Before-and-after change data
>>>

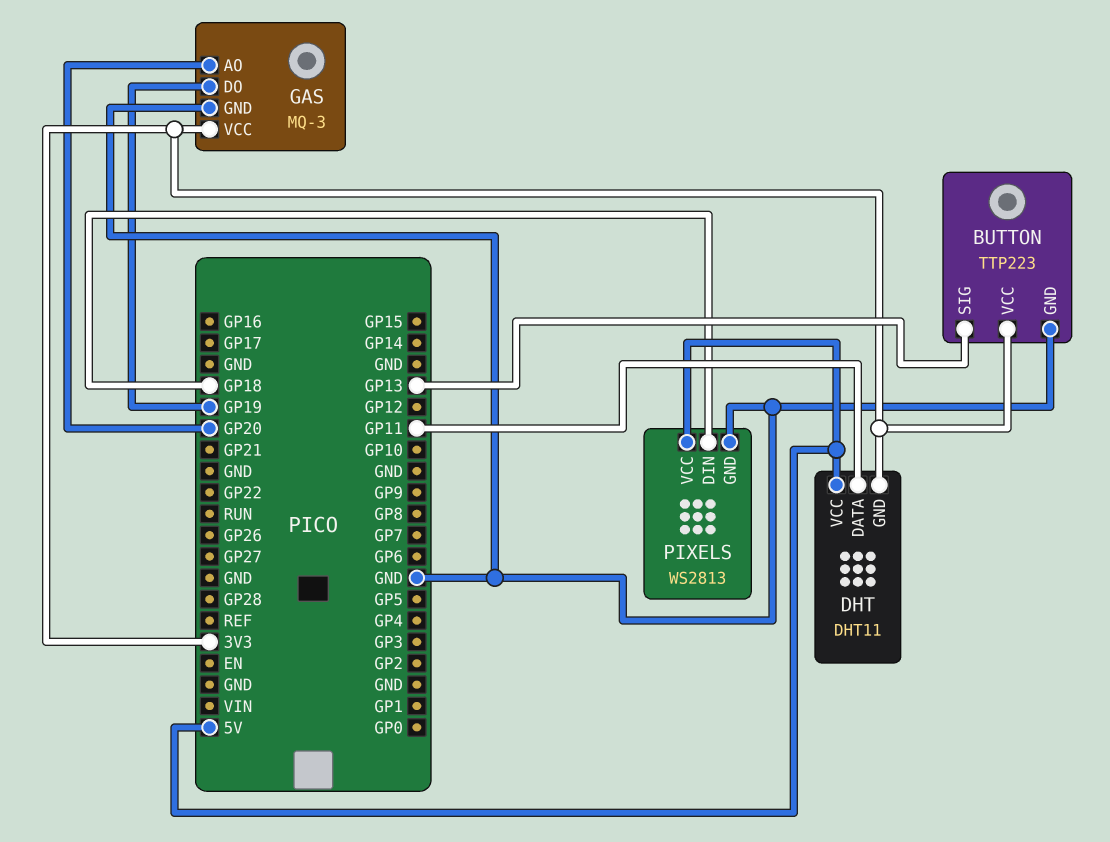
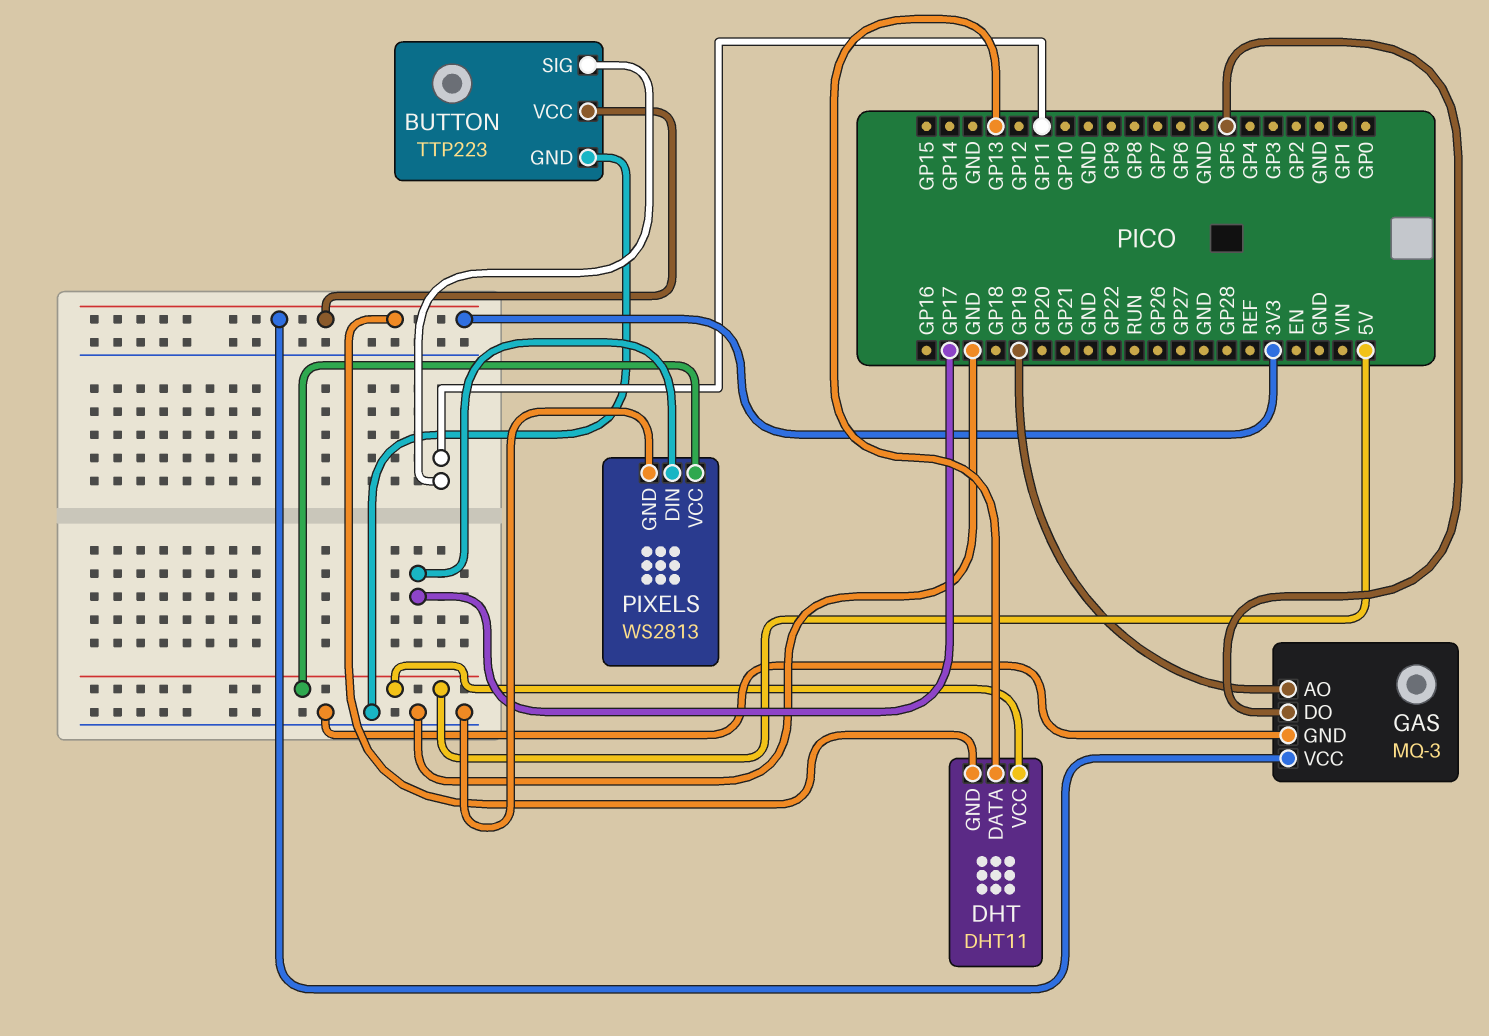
BUTTON pin SIG: GP13 -> GP11
DHT pin DATA: GP11 -> GP13
GAS pin AO: GP20 -> GP19
GAS pin DO: GP19 -> GP5
PIXELS pin DIN: GP18 -> GP17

<<<

[Aim of the task] Excluding the pictures, transcribe each entry above word for word.

[Exercise output]
BUTTON pin SIG: GP13 -> GP11
DHT pin DATA: GP11 -> GP13
GAS pin AO: GP20 -> GP19
GAS pin DO: GP19 -> GP5
PIXELS pin DIN: GP18 -> GP17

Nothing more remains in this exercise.